Task details: Without any pictures, restate the full set of records below exactly.

#### Available data ####

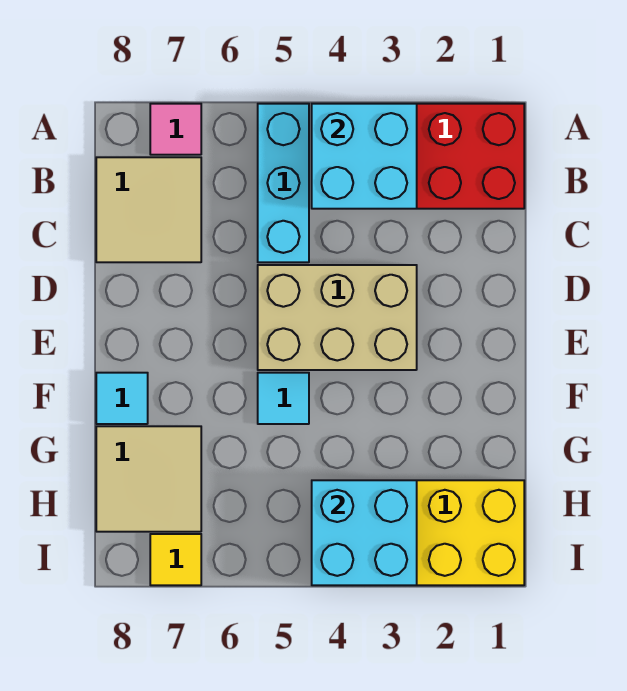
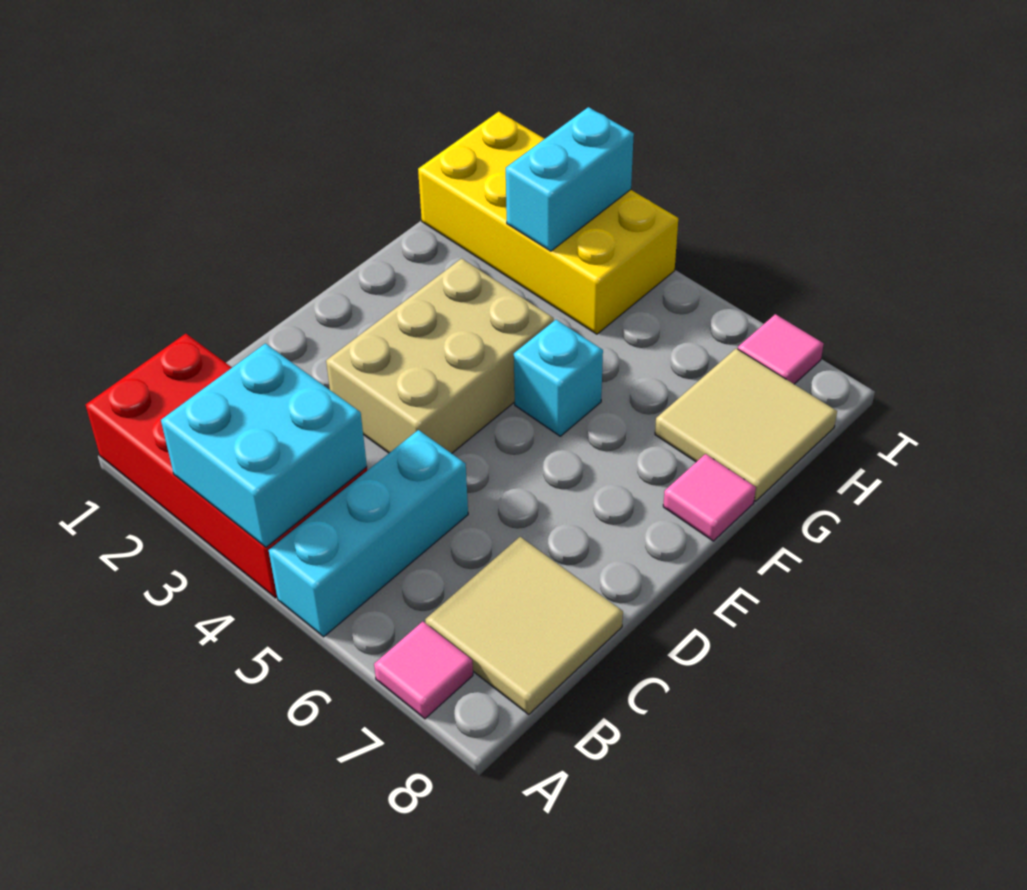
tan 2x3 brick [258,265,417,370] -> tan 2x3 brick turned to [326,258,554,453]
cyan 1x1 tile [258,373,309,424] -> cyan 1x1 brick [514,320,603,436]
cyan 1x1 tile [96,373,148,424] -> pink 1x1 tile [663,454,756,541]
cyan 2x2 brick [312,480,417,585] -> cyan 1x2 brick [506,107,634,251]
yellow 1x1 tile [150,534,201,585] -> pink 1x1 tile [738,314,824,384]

####

Reply to the task:
tan 2x3 brick [258,265,417,370] -> tan 2x3 brick turned to [326,258,554,453]
cyan 1x1 tile [258,373,309,424] -> cyan 1x1 brick [514,320,603,436]
cyan 1x1 tile [96,373,148,424] -> pink 1x1 tile [663,454,756,541]
cyan 2x2 brick [312,480,417,585] -> cyan 1x2 brick [506,107,634,251]
yellow 1x1 tile [150,534,201,585] -> pink 1x1 tile [738,314,824,384]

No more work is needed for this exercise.